Before-and-after change data

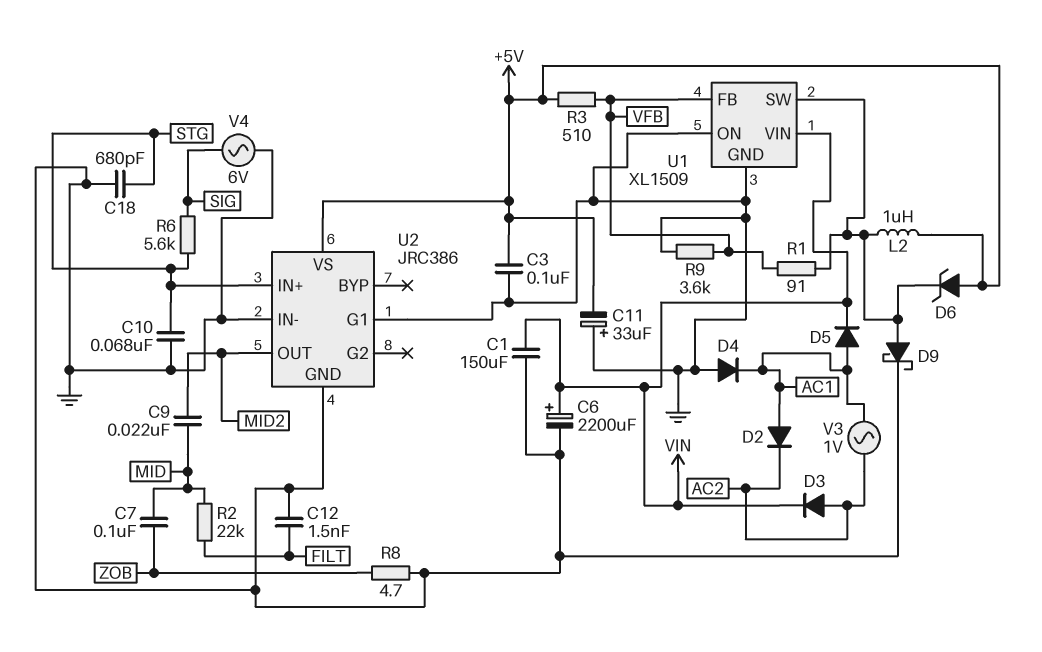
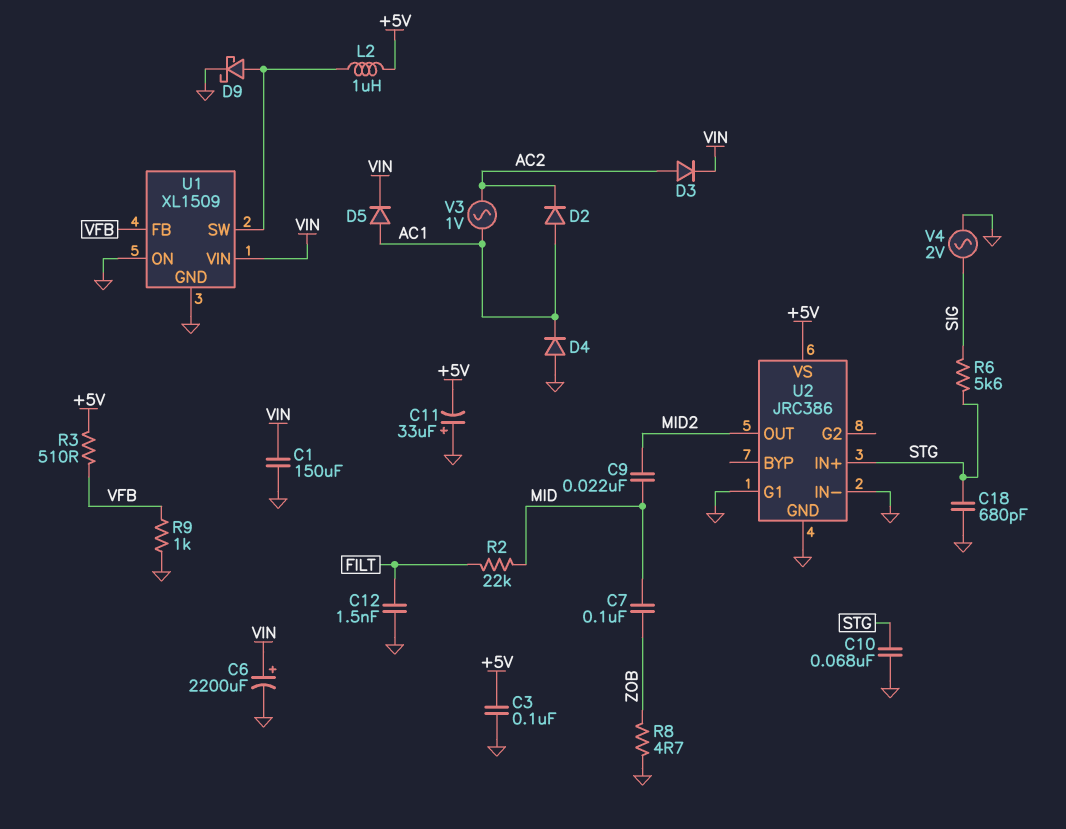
D6: zener (A +5V, K U1/SW) -> none
R1: 91 (U1/SW, VFB) -> none
R9: 3.6k (GND, VFB) -> 1k (GND, VFB)
V4: AC 6V (GND, SIG) -> AC 2V (GND, SIG)

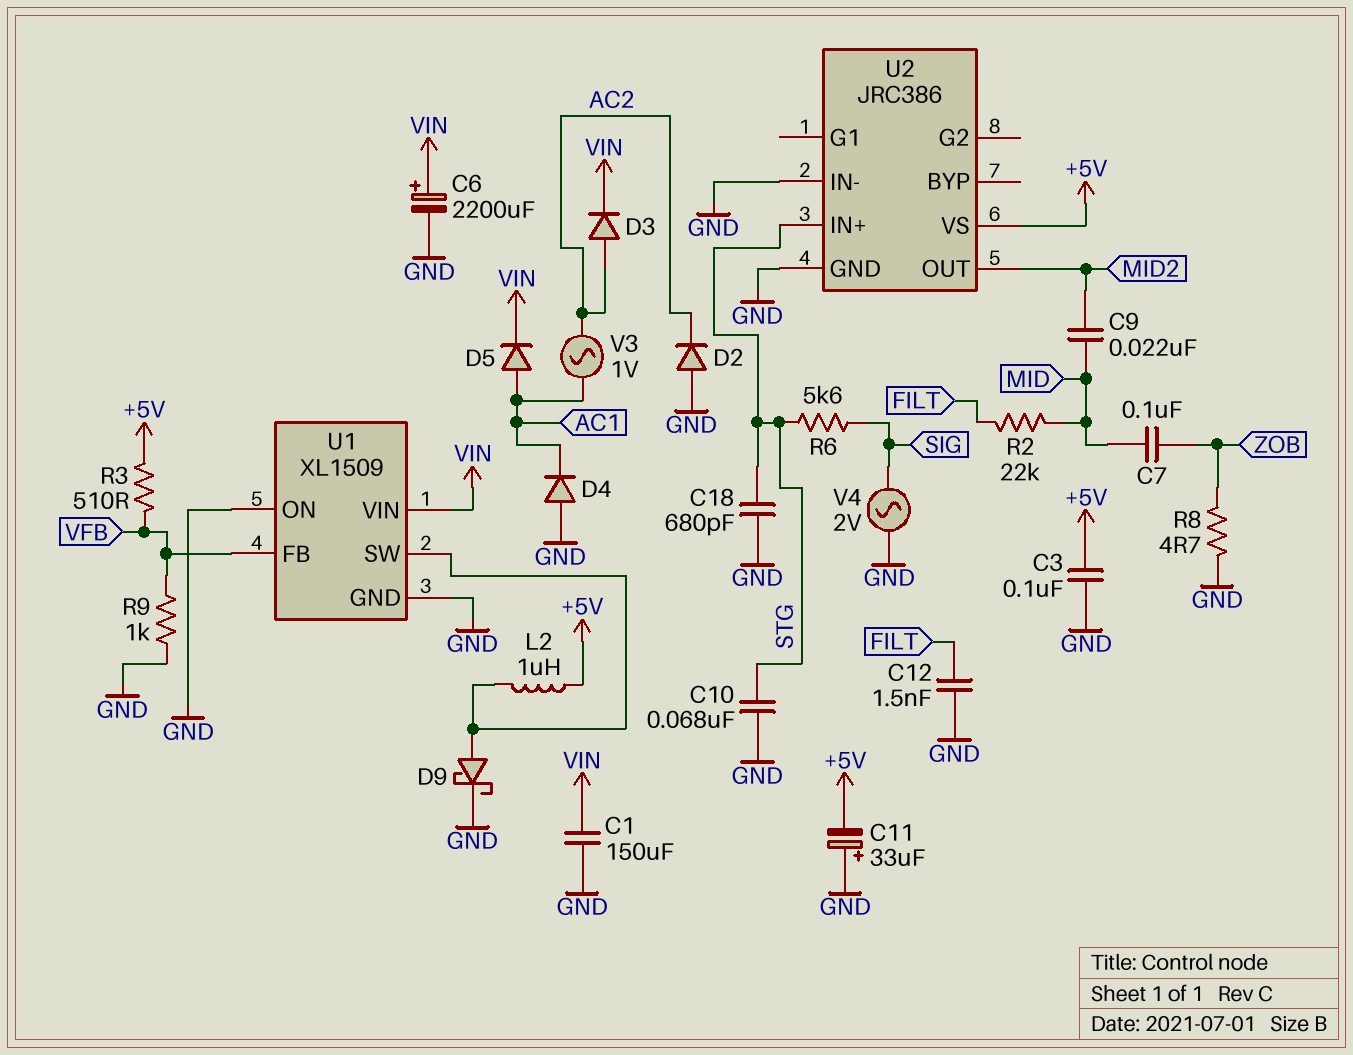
D2: diode (A AC1, K AC2) -> diode (A GND, K AC2)
U2 pin G1: GND -> none

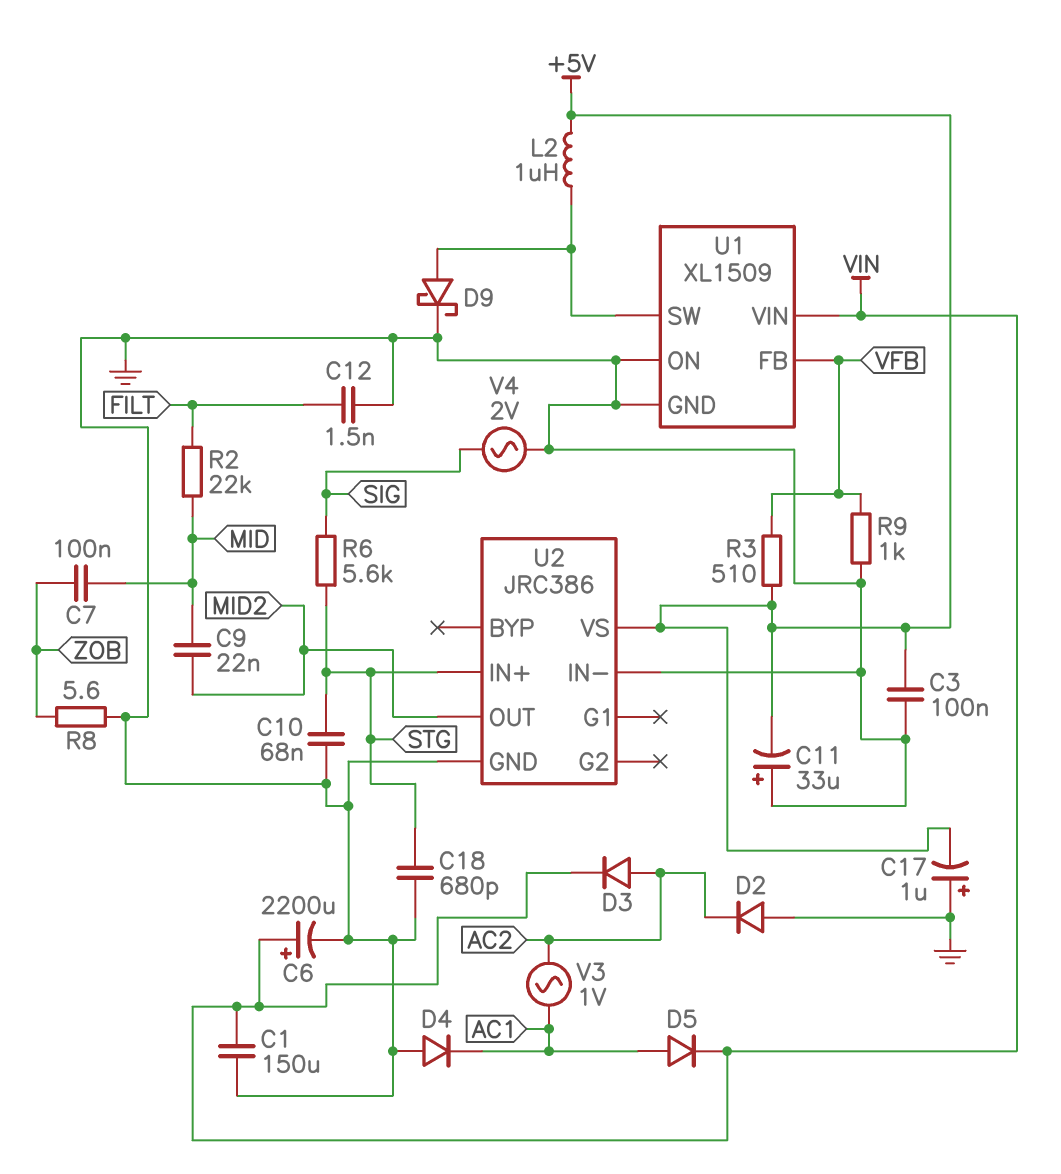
C17: none -> 1uF (plus GND, minus +5V)
R8: 4.7 (GND, ZOB) -> 5.6 (GND, ZOB)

* _WHAT IS NEEDED_
Show the lines from the data above that contain the string "none".

* _RESPONSE_
D6: zener (A +5V, K U1/SW) -> none
R1: 91 (U1/SW, VFB) -> none
U2 pin G1: GND -> none
C17: none -> 1uF (plus GND, minus +5V)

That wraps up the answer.